RECORDS FOR THIS TASK Block Start

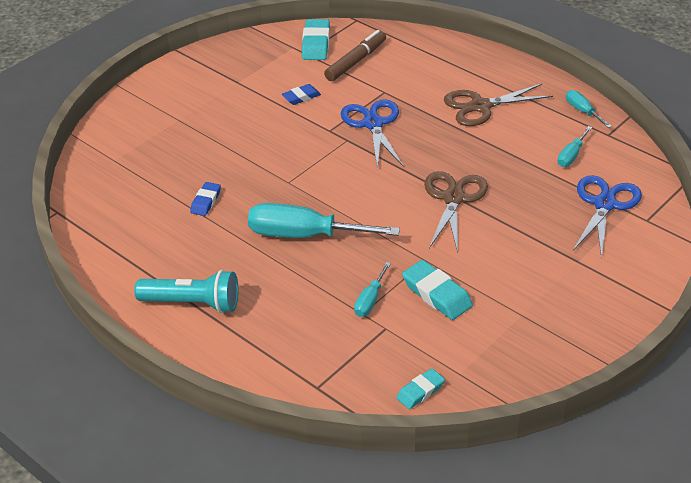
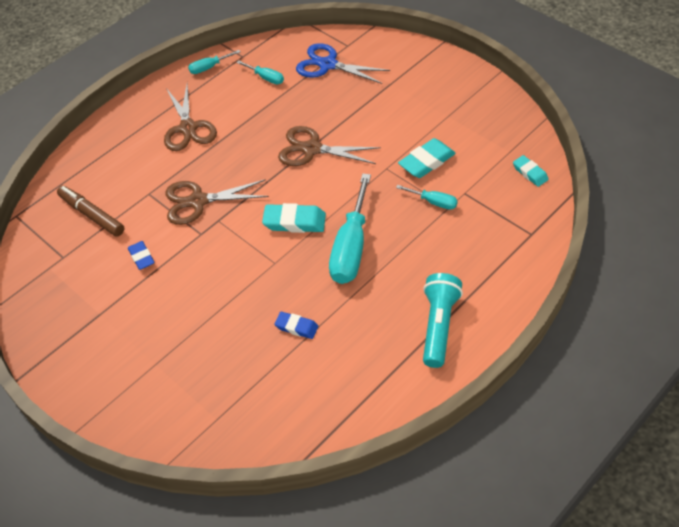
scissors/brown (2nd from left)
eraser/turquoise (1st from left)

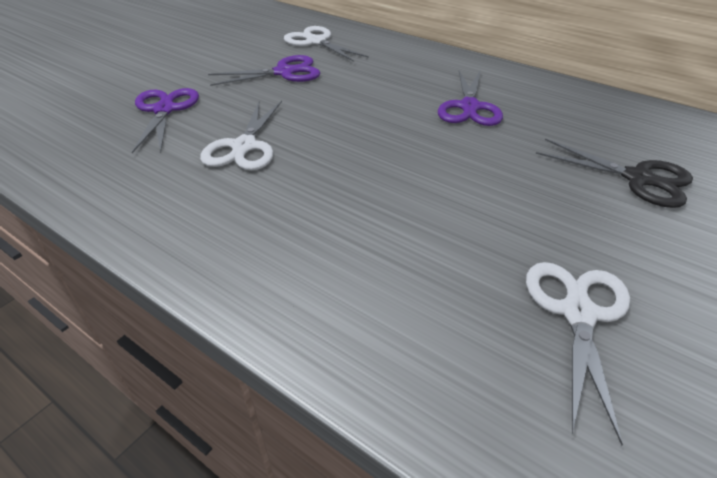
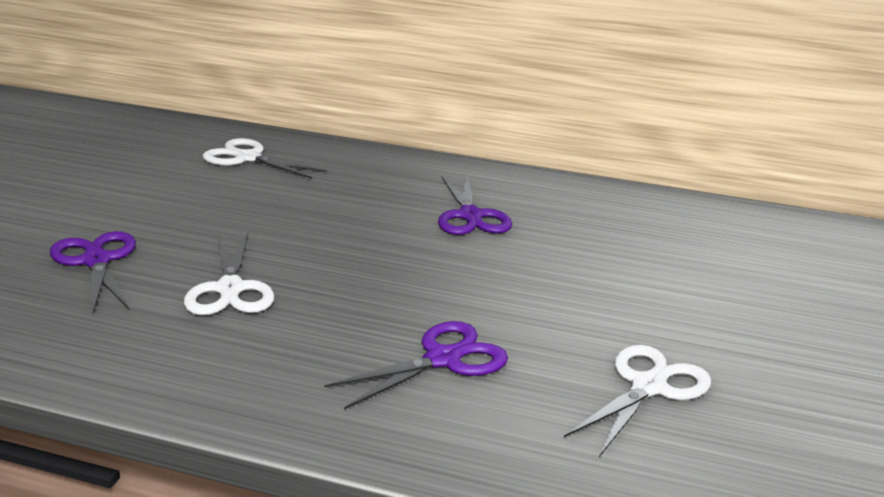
scissors/purple (2nd from left)
scissors/white (3rd from left)
scissors/black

RECORDS FOR THIS TASK Block End

WORK REQUEST
What lines of the data include the word "left"? Copy each of them.

YOUR RESPONSE
scissors/brown (2nd from left)
eraser/turquoise (1st from left)
scissors/purple (2nd from left)
scissors/white (3rd from left)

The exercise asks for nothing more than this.